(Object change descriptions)
== == ==

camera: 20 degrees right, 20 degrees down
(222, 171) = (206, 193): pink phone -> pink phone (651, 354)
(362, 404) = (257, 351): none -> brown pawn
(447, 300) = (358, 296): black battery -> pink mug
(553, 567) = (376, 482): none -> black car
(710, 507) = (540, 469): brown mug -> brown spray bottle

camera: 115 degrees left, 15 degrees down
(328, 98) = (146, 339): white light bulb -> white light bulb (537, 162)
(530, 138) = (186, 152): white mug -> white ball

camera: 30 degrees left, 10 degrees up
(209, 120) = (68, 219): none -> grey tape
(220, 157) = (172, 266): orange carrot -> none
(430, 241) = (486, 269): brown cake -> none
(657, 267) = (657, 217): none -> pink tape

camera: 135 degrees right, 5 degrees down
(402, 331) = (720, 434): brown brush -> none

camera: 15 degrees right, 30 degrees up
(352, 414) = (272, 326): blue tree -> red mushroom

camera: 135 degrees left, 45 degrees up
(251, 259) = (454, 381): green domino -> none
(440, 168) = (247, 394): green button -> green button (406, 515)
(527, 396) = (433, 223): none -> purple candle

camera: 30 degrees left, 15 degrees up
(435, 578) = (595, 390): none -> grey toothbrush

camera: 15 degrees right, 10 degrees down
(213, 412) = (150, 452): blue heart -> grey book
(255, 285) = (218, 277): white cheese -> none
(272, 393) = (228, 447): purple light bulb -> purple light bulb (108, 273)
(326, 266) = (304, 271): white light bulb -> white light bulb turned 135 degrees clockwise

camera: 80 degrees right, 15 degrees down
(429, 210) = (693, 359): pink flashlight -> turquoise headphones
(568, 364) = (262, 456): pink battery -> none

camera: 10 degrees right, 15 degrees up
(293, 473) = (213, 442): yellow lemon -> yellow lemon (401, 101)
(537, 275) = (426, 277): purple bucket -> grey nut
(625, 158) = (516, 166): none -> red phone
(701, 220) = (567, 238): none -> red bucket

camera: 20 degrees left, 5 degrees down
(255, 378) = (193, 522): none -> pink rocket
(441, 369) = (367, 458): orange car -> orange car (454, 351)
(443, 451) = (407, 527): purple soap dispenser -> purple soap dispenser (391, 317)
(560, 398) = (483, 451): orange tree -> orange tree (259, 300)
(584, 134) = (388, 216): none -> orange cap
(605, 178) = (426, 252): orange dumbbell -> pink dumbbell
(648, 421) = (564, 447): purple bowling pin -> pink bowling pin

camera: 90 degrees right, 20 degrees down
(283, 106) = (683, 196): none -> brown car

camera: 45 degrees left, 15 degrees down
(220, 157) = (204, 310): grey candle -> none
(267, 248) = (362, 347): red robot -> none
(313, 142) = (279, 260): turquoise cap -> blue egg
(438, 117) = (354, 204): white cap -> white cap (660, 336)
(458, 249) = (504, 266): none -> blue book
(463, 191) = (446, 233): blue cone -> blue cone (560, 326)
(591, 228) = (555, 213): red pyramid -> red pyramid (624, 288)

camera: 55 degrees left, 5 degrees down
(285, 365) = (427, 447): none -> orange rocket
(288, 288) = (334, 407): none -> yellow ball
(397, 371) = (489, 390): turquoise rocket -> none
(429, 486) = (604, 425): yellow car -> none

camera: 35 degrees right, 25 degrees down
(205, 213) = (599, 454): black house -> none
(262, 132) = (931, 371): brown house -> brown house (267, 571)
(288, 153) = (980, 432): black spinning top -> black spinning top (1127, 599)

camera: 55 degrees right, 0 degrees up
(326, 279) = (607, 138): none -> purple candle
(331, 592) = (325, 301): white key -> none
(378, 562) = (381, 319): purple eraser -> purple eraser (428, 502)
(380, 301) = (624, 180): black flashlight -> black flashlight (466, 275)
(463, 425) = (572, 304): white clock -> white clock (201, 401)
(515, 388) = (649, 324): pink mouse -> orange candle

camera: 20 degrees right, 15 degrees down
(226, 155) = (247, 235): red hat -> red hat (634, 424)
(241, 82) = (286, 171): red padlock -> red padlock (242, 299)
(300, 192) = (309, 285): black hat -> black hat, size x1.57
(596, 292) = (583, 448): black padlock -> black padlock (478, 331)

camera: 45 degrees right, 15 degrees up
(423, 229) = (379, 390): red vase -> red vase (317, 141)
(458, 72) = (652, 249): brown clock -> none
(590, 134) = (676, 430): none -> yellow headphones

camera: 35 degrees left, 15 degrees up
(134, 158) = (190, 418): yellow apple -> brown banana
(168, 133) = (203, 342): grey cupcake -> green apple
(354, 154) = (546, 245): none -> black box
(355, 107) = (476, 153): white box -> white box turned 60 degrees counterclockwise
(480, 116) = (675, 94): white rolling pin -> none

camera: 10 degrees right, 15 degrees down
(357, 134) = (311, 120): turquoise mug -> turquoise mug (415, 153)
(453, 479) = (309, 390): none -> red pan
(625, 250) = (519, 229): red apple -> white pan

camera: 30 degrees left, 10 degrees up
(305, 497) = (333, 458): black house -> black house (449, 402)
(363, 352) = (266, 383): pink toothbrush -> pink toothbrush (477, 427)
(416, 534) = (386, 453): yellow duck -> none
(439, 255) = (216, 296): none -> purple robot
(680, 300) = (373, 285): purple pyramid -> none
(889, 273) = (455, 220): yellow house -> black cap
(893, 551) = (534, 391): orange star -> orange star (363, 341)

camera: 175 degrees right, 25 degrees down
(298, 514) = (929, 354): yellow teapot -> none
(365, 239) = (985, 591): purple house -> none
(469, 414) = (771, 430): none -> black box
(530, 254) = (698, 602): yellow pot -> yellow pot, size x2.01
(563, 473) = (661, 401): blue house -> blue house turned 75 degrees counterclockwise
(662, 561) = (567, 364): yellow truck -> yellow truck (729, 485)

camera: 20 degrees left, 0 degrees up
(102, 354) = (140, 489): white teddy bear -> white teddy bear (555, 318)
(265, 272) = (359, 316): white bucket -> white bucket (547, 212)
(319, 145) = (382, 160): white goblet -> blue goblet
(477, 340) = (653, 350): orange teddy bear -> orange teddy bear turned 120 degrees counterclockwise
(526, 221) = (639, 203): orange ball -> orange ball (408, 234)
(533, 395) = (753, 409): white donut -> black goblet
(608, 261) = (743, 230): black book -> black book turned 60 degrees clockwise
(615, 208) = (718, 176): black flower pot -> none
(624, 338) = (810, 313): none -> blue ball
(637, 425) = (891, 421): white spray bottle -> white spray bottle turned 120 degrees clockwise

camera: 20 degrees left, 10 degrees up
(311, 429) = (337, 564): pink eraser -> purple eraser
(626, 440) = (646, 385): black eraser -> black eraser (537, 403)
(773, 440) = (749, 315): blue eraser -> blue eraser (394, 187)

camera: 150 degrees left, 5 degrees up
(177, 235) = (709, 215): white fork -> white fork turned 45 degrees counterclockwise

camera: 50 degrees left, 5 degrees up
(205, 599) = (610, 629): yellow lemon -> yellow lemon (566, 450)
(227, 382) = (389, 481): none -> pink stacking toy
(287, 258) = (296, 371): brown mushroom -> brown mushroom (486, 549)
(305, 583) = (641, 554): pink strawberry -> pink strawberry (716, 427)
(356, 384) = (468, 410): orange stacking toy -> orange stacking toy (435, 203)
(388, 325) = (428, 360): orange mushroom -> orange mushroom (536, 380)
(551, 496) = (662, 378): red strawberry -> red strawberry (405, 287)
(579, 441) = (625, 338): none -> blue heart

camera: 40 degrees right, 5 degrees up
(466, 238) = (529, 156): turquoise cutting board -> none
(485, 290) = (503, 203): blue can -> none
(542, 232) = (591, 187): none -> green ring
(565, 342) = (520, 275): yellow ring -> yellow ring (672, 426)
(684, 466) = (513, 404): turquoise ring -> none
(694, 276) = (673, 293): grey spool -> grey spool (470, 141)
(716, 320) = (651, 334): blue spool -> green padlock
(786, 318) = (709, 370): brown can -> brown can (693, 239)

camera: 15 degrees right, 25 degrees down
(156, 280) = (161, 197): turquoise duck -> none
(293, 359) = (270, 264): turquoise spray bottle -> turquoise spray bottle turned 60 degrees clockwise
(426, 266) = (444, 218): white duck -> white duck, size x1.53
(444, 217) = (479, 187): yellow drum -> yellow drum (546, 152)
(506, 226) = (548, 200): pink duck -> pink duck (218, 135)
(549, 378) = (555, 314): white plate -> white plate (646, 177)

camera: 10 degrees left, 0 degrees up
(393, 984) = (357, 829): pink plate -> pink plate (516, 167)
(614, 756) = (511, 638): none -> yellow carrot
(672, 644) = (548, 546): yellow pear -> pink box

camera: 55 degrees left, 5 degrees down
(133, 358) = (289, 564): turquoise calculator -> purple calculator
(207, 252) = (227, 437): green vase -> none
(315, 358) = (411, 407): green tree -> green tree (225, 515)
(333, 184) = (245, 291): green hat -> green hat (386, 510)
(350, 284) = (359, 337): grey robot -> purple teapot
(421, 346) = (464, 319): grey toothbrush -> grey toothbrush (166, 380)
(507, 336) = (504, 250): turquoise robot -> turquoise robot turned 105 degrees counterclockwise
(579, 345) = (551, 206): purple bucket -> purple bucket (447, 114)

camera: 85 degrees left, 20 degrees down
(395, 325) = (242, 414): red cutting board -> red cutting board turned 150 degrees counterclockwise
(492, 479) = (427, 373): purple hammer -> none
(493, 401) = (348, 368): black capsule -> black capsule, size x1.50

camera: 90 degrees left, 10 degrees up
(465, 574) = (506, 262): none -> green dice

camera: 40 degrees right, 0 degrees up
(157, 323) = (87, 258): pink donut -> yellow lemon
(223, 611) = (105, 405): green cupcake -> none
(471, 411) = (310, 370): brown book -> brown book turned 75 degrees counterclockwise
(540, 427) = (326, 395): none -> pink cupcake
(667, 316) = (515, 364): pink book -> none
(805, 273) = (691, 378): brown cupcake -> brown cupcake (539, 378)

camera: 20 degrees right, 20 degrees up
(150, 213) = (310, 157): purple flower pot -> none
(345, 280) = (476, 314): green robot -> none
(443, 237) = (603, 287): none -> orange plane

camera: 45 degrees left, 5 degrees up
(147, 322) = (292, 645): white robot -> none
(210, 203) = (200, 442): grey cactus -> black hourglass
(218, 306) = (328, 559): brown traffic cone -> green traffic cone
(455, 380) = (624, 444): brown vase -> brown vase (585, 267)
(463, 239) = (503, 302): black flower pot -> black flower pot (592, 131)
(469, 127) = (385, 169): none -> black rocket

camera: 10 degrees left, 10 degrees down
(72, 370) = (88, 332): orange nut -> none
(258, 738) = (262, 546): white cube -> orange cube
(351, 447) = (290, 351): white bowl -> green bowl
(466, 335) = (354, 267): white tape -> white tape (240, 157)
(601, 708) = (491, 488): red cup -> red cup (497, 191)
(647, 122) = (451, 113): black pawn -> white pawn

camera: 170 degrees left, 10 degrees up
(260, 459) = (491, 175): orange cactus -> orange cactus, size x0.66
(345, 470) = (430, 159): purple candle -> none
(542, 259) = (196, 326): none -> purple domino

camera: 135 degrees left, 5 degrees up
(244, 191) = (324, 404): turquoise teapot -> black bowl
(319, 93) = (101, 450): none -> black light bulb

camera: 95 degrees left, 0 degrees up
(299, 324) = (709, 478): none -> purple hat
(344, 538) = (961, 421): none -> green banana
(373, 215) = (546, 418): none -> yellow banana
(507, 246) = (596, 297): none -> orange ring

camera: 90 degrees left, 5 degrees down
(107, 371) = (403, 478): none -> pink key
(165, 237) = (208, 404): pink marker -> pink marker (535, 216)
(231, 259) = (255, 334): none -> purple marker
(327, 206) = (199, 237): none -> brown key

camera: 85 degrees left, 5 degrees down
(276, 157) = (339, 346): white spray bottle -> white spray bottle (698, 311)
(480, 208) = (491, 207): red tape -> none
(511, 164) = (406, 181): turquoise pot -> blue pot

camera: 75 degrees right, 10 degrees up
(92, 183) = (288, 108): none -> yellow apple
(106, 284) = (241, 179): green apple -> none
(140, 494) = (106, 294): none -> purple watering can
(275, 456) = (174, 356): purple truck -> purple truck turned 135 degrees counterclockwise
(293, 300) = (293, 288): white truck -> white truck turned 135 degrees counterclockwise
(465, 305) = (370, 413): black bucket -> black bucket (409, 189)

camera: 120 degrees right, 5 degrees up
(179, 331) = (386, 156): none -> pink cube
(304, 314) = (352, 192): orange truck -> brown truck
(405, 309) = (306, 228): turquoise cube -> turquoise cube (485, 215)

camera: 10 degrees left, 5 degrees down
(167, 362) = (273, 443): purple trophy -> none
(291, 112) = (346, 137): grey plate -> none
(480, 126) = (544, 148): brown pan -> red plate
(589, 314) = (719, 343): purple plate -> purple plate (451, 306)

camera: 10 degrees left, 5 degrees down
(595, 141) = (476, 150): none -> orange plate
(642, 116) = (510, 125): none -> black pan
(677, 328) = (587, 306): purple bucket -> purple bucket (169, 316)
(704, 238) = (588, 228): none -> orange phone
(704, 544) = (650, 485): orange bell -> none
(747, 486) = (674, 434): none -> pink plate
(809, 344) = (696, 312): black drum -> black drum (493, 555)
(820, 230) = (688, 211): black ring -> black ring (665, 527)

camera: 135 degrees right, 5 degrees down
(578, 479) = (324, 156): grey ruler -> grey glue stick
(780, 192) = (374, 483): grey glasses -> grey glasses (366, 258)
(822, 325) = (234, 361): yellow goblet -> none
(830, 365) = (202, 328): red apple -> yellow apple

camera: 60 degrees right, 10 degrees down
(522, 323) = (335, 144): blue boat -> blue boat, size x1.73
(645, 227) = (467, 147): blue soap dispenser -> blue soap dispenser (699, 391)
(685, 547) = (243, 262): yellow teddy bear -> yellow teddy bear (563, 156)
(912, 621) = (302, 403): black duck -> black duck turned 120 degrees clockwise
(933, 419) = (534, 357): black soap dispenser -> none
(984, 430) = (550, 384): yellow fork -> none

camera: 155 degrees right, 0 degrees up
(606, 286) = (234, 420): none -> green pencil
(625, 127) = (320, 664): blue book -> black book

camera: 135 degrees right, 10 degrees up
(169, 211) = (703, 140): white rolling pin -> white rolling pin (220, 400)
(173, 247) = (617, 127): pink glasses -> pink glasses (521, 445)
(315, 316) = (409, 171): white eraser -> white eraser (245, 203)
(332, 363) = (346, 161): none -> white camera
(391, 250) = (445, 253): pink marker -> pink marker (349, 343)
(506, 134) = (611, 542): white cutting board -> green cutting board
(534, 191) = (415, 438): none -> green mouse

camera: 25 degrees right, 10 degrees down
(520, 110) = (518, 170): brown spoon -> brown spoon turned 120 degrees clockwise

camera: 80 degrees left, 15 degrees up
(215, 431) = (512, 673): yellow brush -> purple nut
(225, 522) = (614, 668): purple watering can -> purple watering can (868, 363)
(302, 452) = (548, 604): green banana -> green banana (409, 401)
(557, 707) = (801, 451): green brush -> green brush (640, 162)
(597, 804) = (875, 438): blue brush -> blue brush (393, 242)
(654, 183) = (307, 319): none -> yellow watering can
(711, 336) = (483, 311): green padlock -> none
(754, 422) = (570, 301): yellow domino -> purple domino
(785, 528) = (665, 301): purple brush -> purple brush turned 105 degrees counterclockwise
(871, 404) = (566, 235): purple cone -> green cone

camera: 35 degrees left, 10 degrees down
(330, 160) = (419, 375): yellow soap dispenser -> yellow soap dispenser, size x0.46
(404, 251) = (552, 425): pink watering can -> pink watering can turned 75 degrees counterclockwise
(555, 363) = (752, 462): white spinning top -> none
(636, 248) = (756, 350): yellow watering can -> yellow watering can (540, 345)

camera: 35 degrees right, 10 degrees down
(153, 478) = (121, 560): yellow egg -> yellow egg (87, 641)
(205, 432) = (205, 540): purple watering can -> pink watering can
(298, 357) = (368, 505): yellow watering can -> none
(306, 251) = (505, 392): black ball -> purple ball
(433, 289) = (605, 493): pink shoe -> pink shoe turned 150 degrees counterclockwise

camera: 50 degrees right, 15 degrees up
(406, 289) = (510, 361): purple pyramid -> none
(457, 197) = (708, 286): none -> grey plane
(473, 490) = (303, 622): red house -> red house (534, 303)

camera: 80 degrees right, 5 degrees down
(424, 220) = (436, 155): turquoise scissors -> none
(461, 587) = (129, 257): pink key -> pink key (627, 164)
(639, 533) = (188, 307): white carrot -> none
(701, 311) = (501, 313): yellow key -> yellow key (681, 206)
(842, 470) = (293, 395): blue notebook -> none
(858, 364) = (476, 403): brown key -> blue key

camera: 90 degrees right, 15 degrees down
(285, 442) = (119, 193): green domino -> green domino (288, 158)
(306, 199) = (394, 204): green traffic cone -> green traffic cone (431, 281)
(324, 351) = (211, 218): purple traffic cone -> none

== == ==

### Exercise requirements
Which lines run from the one holding "(871, 404) = (566, 235): purple" through the one holding "(424, 220) = (436, 155): turquoise" in the records above? Repeat them exactly, both included, and nothing more.

### Solution
(871, 404) = (566, 235): purple cone -> green cone

camera: 35 degrees left, 10 degrees down
(330, 160) = (419, 375): yellow soap dispenser -> yellow soap dispenser, size x0.46
(404, 251) = (552, 425): pink watering can -> pink watering can turned 75 degrees counterclockwise
(555, 363) = (752, 462): white spinning top -> none
(636, 248) = (756, 350): yellow watering can -> yellow watering can (540, 345)

camera: 35 degrees right, 10 degrees down
(153, 478) = (121, 560): yellow egg -> yellow egg (87, 641)
(205, 432) = (205, 540): purple watering can -> pink watering can
(298, 357) = (368, 505): yellow watering can -> none
(306, 251) = (505, 392): black ball -> purple ball
(433, 289) = (605, 493): pink shoe -> pink shoe turned 150 degrees counterclockwise

camera: 50 degrees right, 15 degrees up
(406, 289) = (510, 361): purple pyramid -> none
(457, 197) = (708, 286): none -> grey plane
(473, 490) = (303, 622): red house -> red house (534, 303)

camera: 80 degrees right, 5 degrees down
(424, 220) = (436, 155): turquoise scissors -> none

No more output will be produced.